**DATASET CONTENT**
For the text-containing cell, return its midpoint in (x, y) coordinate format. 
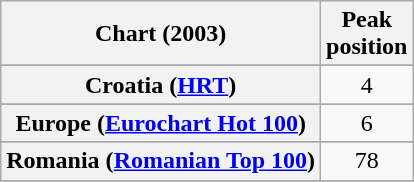
78 (367, 161)
Europe (Eurochart Hot 100) (161, 123)
Peakposition (367, 34)
6 (367, 123)
Romania (Romanian Top 100) (161, 161)
Croatia (HRT) (161, 85)
Chart (2003) (161, 34)
4 (367, 85)
Identify which cell holds the provided text, then report its (x, y) central coordinate. 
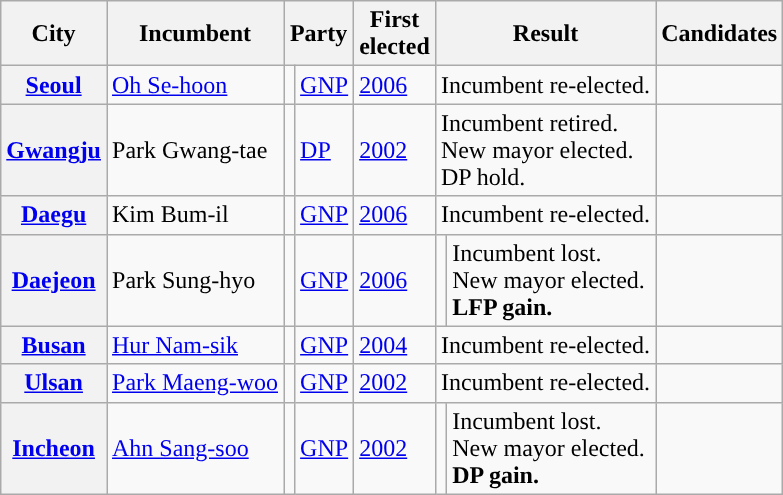
Kim Bum-il (194, 215)
Park Maeng-woo (194, 383)
Daegu (54, 215)
Hur Nam-sik (194, 345)
2004 (395, 345)
Party (319, 34)
Incumbent lost.New mayor elected.DP gain. (552, 448)
Busan (54, 345)
Candidates (720, 34)
Daejeon (54, 280)
Incumbent retired.New mayor elected.DP hold. (545, 150)
Park Gwang-tae (194, 150)
Gwangju (54, 150)
Incumbent (194, 34)
Ahn Sang-soo (194, 448)
Result (545, 34)
Incumbent lost.New mayor elected.LFP gain. (552, 280)
Incheon (54, 448)
Oh Se-hoon (194, 85)
City (54, 34)
Seoul (54, 85)
Park Sung-hyo (194, 280)
DP (324, 150)
Ulsan (54, 383)
Firstelected (395, 34)
Determine the [X, Y] coordinate at the center of the cell enclosing the given text.  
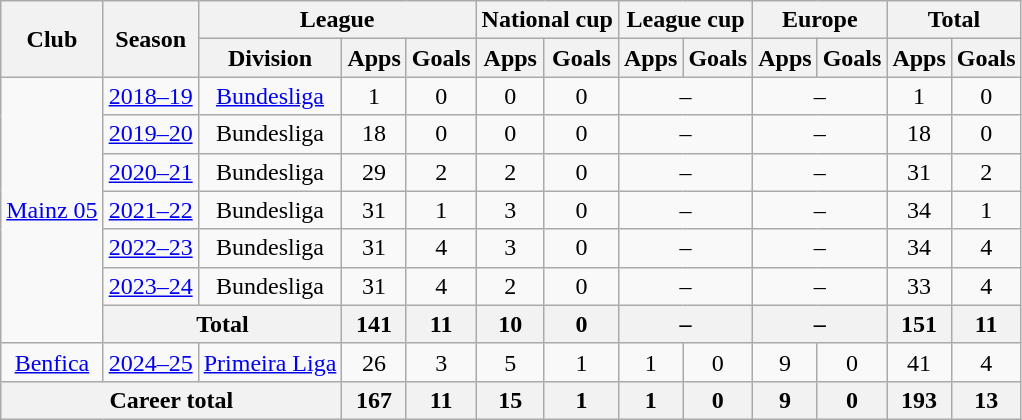
167 [374, 400]
2018–19 [150, 96]
151 [919, 324]
193 [919, 400]
29 [374, 172]
2021–22 [150, 210]
2019–20 [150, 134]
10 [510, 324]
2023–24 [150, 286]
Benfica [52, 362]
League cup [685, 20]
33 [919, 286]
Mainz 05 [52, 210]
Club [52, 39]
Division [270, 58]
2022–23 [150, 248]
41 [919, 362]
2020–21 [150, 172]
Season [150, 39]
26 [374, 362]
Career total [172, 400]
League [337, 20]
141 [374, 324]
5 [510, 362]
2024–25 [150, 362]
13 [986, 400]
Europe [820, 20]
National cup [547, 20]
15 [510, 400]
Primeira Liga [270, 362]
Locate the cell with the specified text and output its [x, y] center coordinate. 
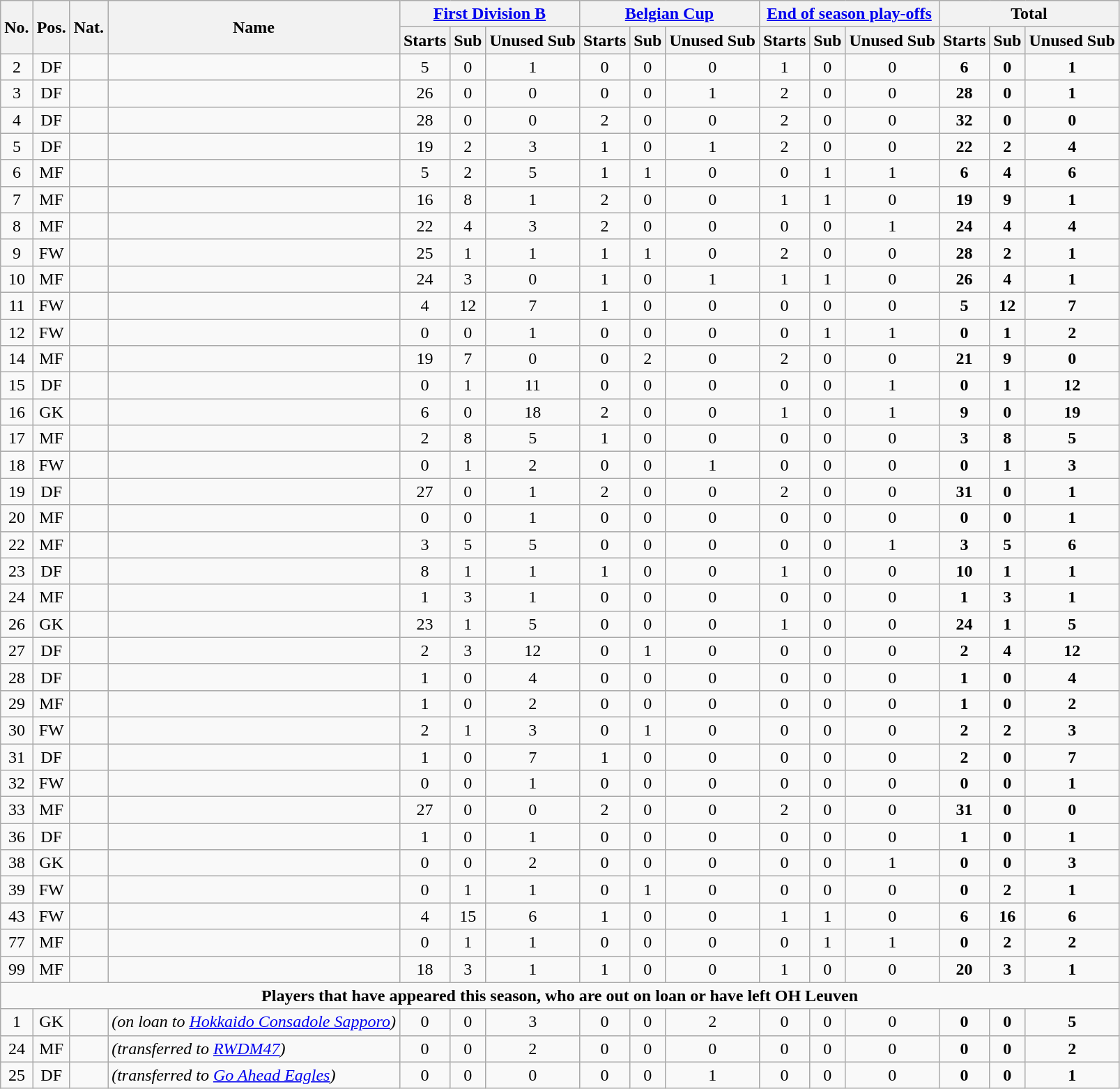
(transferred to RWDM47) [254, 1048]
Belgian Cup [669, 14]
43 [17, 916]
39 [17, 889]
Nat. [89, 27]
First Division B [489, 14]
Name [254, 27]
(transferred to Go Ahead Eagles) [254, 1075]
Pos. [52, 27]
29 [17, 703]
No. [17, 27]
30 [17, 730]
(on loan to Hokkaido Consadole Sapporo) [254, 1022]
33 [17, 810]
Players that have appeared this season, who are out on loan or have left OH Leuven [560, 995]
End of season play-offs [849, 14]
36 [17, 836]
Total [1029, 14]
21 [964, 359]
99 [17, 969]
38 [17, 863]
77 [17, 942]
17 [17, 438]
14 [17, 359]
Provide the [X, Y] coordinate of the cell's center where the given text is located.  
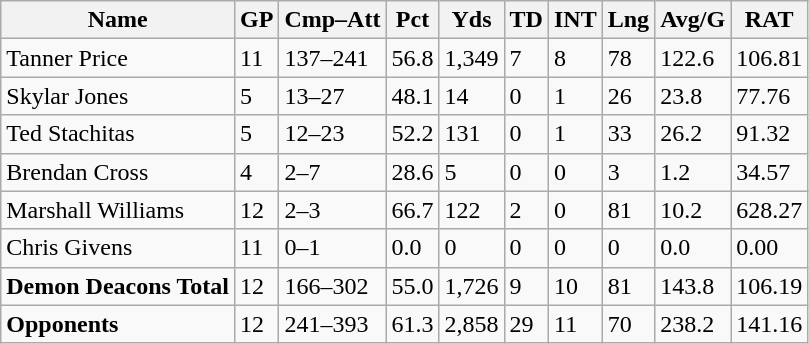
TD [526, 20]
Brendan Cross [118, 172]
4 [256, 172]
131 [472, 134]
137–241 [332, 58]
Pct [412, 20]
2–3 [332, 210]
52.2 [412, 134]
13–27 [332, 96]
106.19 [770, 286]
GP [256, 20]
28.6 [412, 172]
3 [628, 172]
77.76 [770, 96]
7 [526, 58]
Marshall Williams [118, 210]
Ted Stachitas [118, 134]
14 [472, 96]
1,349 [472, 58]
122 [472, 210]
10 [575, 286]
Chris Givens [118, 248]
INT [575, 20]
RAT [770, 20]
34.57 [770, 172]
0–1 [332, 248]
Opponents [118, 324]
Demon Deacons Total [118, 286]
26.2 [693, 134]
1.2 [693, 172]
2 [526, 210]
33 [628, 134]
56.8 [412, 58]
141.16 [770, 324]
9 [526, 286]
66.7 [412, 210]
78 [628, 58]
12–23 [332, 134]
Avg/G [693, 20]
10.2 [693, 210]
91.32 [770, 134]
23.8 [693, 96]
241–393 [332, 324]
70 [628, 324]
166–302 [332, 286]
Skylar Jones [118, 96]
238.2 [693, 324]
26 [628, 96]
Tanner Price [118, 58]
122.6 [693, 58]
2,858 [472, 324]
Lng [628, 20]
29 [526, 324]
143.8 [693, 286]
8 [575, 58]
48.1 [412, 96]
106.81 [770, 58]
Yds [472, 20]
628.27 [770, 210]
0.00 [770, 248]
Name [118, 20]
2–7 [332, 172]
1,726 [472, 286]
Cmp–Att [332, 20]
61.3 [412, 324]
55.0 [412, 286]
Detect which cell encompasses the target text, then output its (X, Y) center coordinate. 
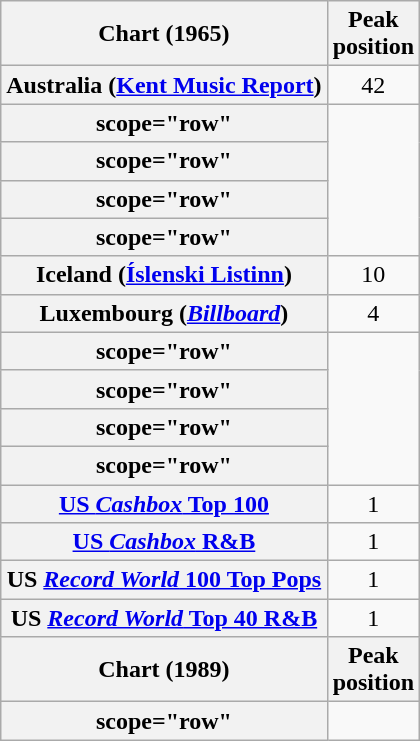
US Cashbox Top 100 (164, 503)
Australia (Kent Music Report) (164, 85)
US Cashbox R&B (164, 542)
Luxembourg (Billboard) (164, 313)
Chart (1965) (164, 34)
Chart (1989) (164, 670)
US Record World Top 40 R&B (164, 618)
4 (373, 313)
Iceland (Íslenski Listinn) (164, 275)
US Record World 100 Top Pops (164, 580)
42 (373, 85)
10 (373, 275)
Return the (X, Y) coordinate for the center point of the cell that contains the specified text.  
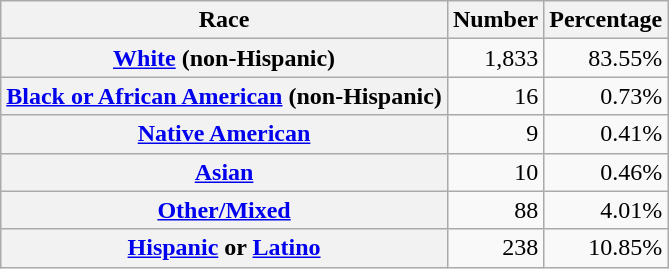
9 (495, 134)
0.46% (606, 172)
83.55% (606, 58)
Asian (224, 172)
Percentage (606, 20)
0.41% (606, 134)
Native American (224, 134)
88 (495, 210)
Black or African American (non-Hispanic) (224, 96)
Number (495, 20)
238 (495, 248)
Other/Mixed (224, 210)
10.85% (606, 248)
16 (495, 96)
4.01% (606, 210)
Race (224, 20)
10 (495, 172)
0.73% (606, 96)
White (non-Hispanic) (224, 58)
1,833 (495, 58)
Hispanic or Latino (224, 248)
Identify which cell holds the provided text, then report its [x, y] central coordinate. 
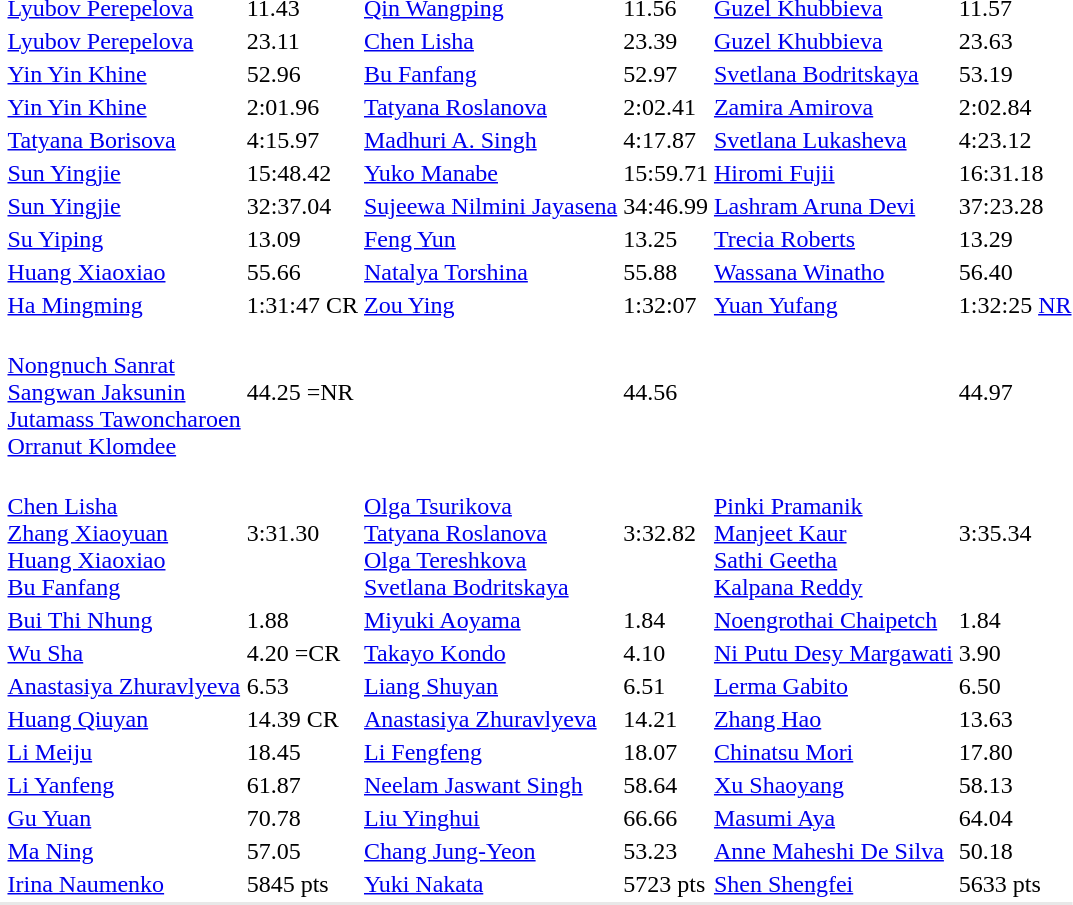
18.07 [666, 752]
4.10 [666, 653]
Yuko Manabe [491, 173]
Chang Jung-Yeon [491, 851]
14.21 [666, 719]
Hiromi Fujii [833, 173]
Liang Shuyan [491, 686]
50.18 [1015, 851]
13.29 [1015, 239]
Li Fengfeng [491, 752]
15:48.42 [302, 173]
Sujeewa Nilmini Jayasena [491, 206]
32:37.04 [302, 206]
5633 pts [1015, 884]
Masumi Aya [833, 818]
Neelam Jaswant Singh [491, 785]
2:02.84 [1015, 107]
Zhang Hao [833, 719]
Gu Yuan [124, 818]
3:32.82 [666, 533]
3:31.30 [302, 533]
6.53 [302, 686]
53.19 [1015, 74]
3.90 [1015, 653]
Nongnuch SanratSangwan JaksuninJutamass TawoncharoenOrranut Klomdee [124, 392]
Pinki PramanikManjeet KaurSathi GeethaKalpana Reddy [833, 533]
Bui Thi Nhung [124, 620]
1.88 [302, 620]
Tatyana Borisova [124, 140]
13.63 [1015, 719]
23.11 [302, 41]
66.66 [666, 818]
37:23.28 [1015, 206]
Yuan Yufang [833, 305]
16:31.18 [1015, 173]
Lyubov Perepelova [124, 41]
Olga TsurikovaTatyana RoslanovaOlga TereshkovaSvetlana Bodritskaya [491, 533]
55.66 [302, 272]
55.88 [666, 272]
Chen Lisha [491, 41]
4:23.12 [1015, 140]
1:31:47 CR [302, 305]
17.80 [1015, 752]
34:46.99 [666, 206]
52.97 [666, 74]
3:35.34 [1015, 533]
64.04 [1015, 818]
15:59.71 [666, 173]
14.39 CR [302, 719]
Zou Ying [491, 305]
13.09 [302, 239]
Svetlana Bodritskaya [833, 74]
56.40 [1015, 272]
44.97 [1015, 392]
Irina Naumenko [124, 884]
58.13 [1015, 785]
Bu Fanfang [491, 74]
5845 pts [302, 884]
23.39 [666, 41]
18.45 [302, 752]
4.20 =CR [302, 653]
Yuki Nakata [491, 884]
6.50 [1015, 686]
4:15.97 [302, 140]
Chen LishaZhang XiaoyuanHuang XiaoxiaoBu Fanfang [124, 533]
Huang Xiaoxiao [124, 272]
Miyuki Aoyama [491, 620]
Su Yiping [124, 239]
Ma Ning [124, 851]
Wassana Winatho [833, 272]
58.64 [666, 785]
Trecia Roberts [833, 239]
Feng Yun [491, 239]
52.96 [302, 74]
23.63 [1015, 41]
Liu Yinghui [491, 818]
2:01.96 [302, 107]
Noengrothai Chaipetch [833, 620]
44.56 [666, 392]
1:32:07 [666, 305]
Ha Mingming [124, 305]
Huang Qiuyan [124, 719]
Lerma Gabito [833, 686]
Anne Maheshi De Silva [833, 851]
Svetlana Lukasheva [833, 140]
70.78 [302, 818]
5723 pts [666, 884]
4:17.87 [666, 140]
Chinatsu Mori [833, 752]
Zamira Amirova [833, 107]
Takayo Kondo [491, 653]
Li Meiju [124, 752]
13.25 [666, 239]
Li Yanfeng [124, 785]
53.23 [666, 851]
Tatyana Roslanova [491, 107]
61.87 [302, 785]
Natalya Torshina [491, 272]
Guzel Khubbieva [833, 41]
44.25 =NR [302, 392]
Shen Shengfei [833, 884]
2:02.41 [666, 107]
57.05 [302, 851]
Wu Sha [124, 653]
Madhuri A. Singh [491, 140]
1:32:25 NR [1015, 305]
Lashram Aruna Devi [833, 206]
Ni Putu Desy Margawati [833, 653]
6.51 [666, 686]
Xu Shaoyang [833, 785]
Scan for the cell matching the given text and deliver its (X, Y) coordinate at center. 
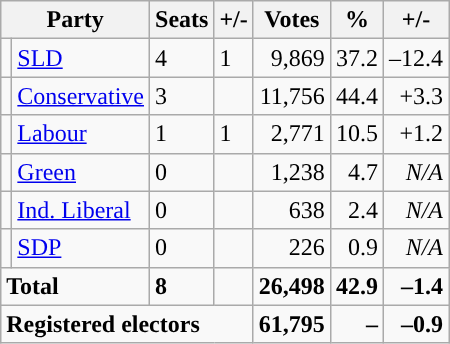
Registered electors (128, 324)
226 (292, 248)
11,756 (292, 96)
Green (81, 172)
Seats (182, 20)
Party (76, 20)
–12.4 (416, 58)
SDP (81, 248)
10.5 (356, 134)
2,771 (292, 134)
–1.4 (416, 286)
3 (182, 96)
4 (182, 58)
+1.2 (416, 134)
2.4 (356, 210)
42.9 (356, 286)
26,498 (292, 286)
9,869 (292, 58)
1,238 (292, 172)
Conservative (81, 96)
638 (292, 210)
Votes (292, 20)
4.7 (356, 172)
% (356, 20)
44.4 (356, 96)
Ind. Liberal (81, 210)
37.2 (356, 58)
– (356, 324)
61,795 (292, 324)
–0.9 (416, 324)
SLD (81, 58)
Labour (81, 134)
+3.3 (416, 96)
8 (182, 286)
0.9 (356, 248)
Total (76, 286)
Detect which cell encompasses the target text, then output its [X, Y] center coordinate. 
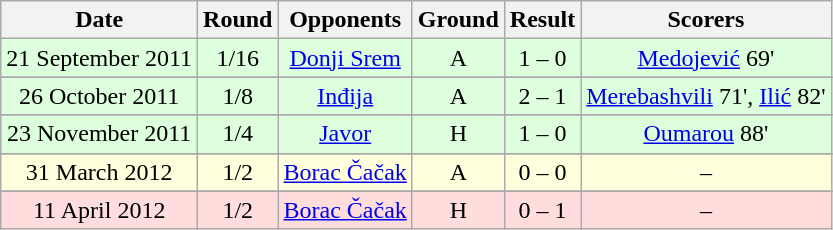
Scorers [706, 20]
Ground [458, 20]
Inđija [345, 96]
0 – 1 [542, 210]
31 March 2012 [100, 172]
Opponents [345, 20]
Javor [345, 134]
1/8 [238, 96]
1/16 [238, 58]
Oumarou 88' [706, 134]
2 – 1 [542, 96]
0 – 0 [542, 172]
1/4 [238, 134]
Merebashvili 71', Ilić 82' [706, 96]
Donji Srem [345, 58]
11 April 2012 [100, 210]
Medojević 69' [706, 58]
23 November 2011 [100, 134]
Result [542, 20]
21 September 2011 [100, 58]
Date [100, 20]
26 October 2011 [100, 96]
Round [238, 20]
Scan for the cell matching the given text and deliver its [x, y] coordinate at center. 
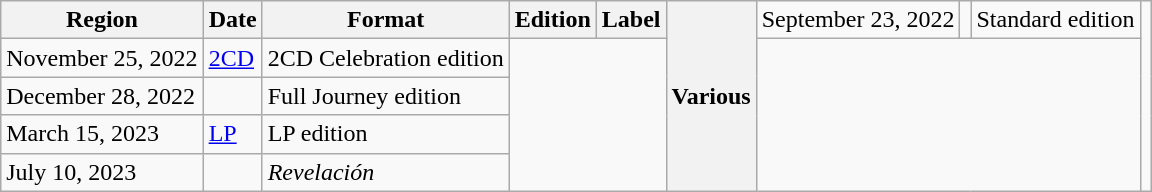
Edition [552, 20]
2CD Celebration edition [386, 58]
Region [102, 20]
July 10, 2023 [102, 172]
December 28, 2022 [102, 96]
Revelación [386, 172]
2CD [232, 58]
Full Journey edition [386, 96]
Date [232, 20]
Format [386, 20]
Standard edition [1056, 20]
LP [232, 134]
March 15, 2023 [102, 134]
Label [631, 20]
LP edition [386, 134]
Various [711, 96]
September 23, 2022 [858, 20]
November 25, 2022 [102, 58]
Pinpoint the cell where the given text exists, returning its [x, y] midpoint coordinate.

**WRITTEN EXERCISE**
Can you reproduce the lines of the listing above, from the line holding "9 (495, 134)" through the line holding "Hispanic or Latino (224, 248)", inclusive, copying each one exactly?

**THE SOLUTION**
9 (495, 134)
0.46% (606, 172)
83.55% (606, 58)
Asian (224, 172)
Percentage (606, 20)
0.41% (606, 134)
Native American (224, 134)
88 (495, 210)
Black or African American (non-Hispanic) (224, 96)
Number (495, 20)
238 (495, 248)
Other/Mixed (224, 210)
10.85% (606, 248)
16 (495, 96)
4.01% (606, 210)
Race (224, 20)
10 (495, 172)
0.73% (606, 96)
White (non-Hispanic) (224, 58)
1,833 (495, 58)
Hispanic or Latino (224, 248)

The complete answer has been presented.